[Required action]
Return every line from the listing where the word "pawn" occurs.

[Task material]
************

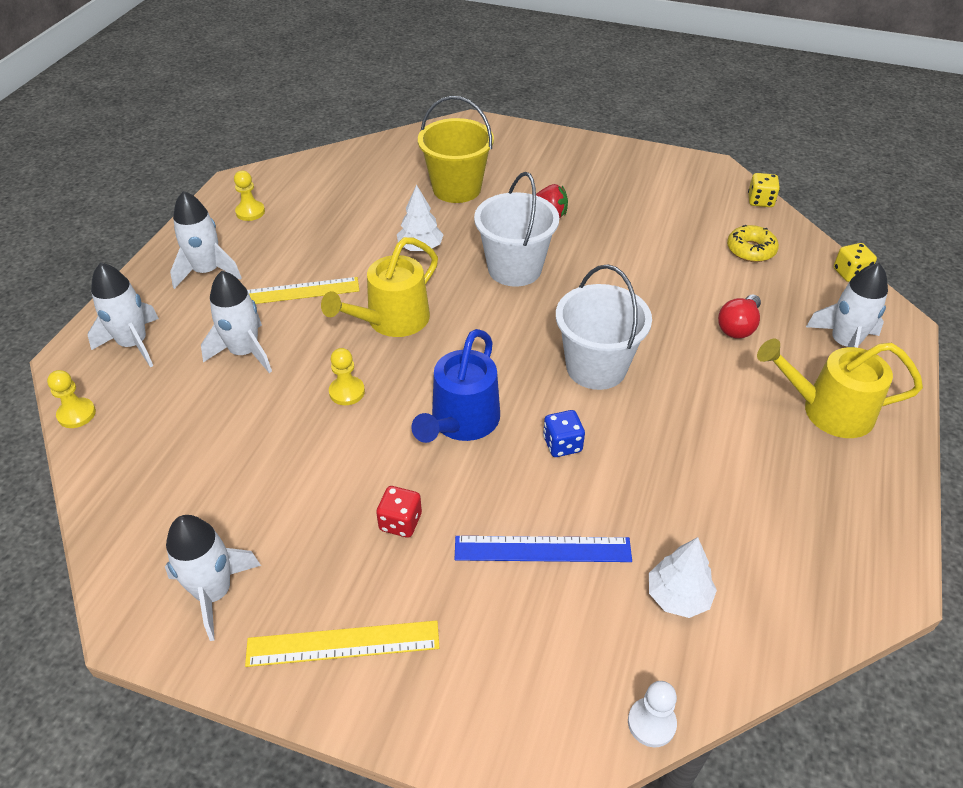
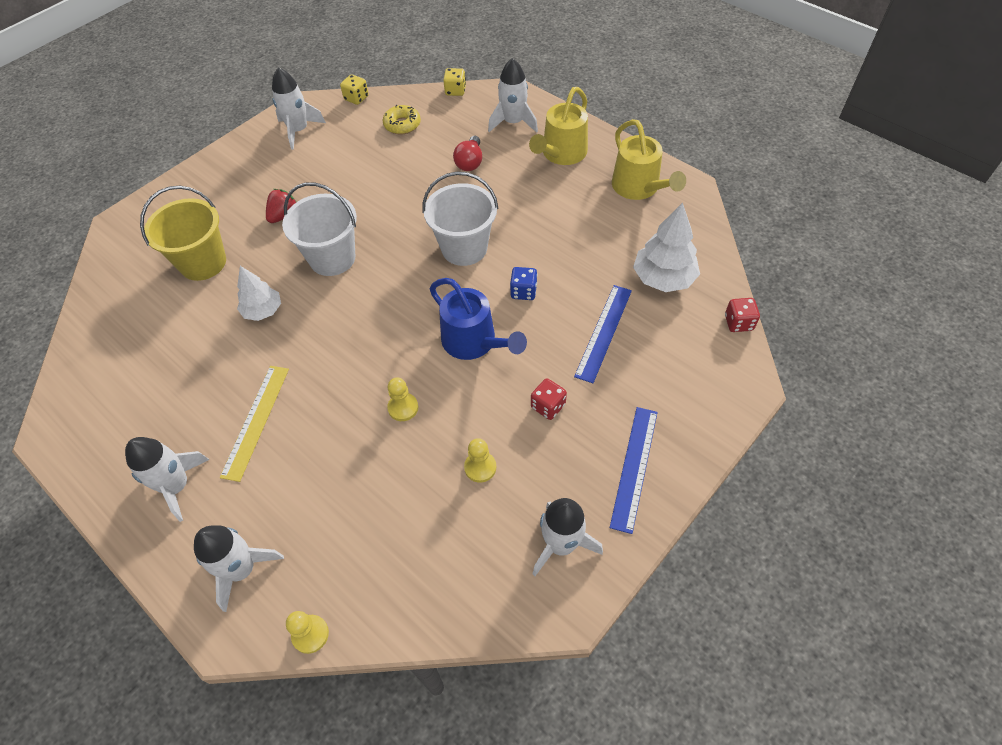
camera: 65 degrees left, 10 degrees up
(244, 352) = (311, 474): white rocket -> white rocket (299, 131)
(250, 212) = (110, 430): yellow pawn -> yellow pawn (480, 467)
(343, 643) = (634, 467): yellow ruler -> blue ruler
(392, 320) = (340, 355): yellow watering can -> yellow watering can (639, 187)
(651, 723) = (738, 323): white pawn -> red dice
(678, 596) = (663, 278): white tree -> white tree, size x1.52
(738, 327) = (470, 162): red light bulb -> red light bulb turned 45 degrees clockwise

************

[Result for this task]
(250, 212) = (110, 430): yellow pawn -> yellow pawn (480, 467)
(651, 723) = (738, 323): white pawn -> red dice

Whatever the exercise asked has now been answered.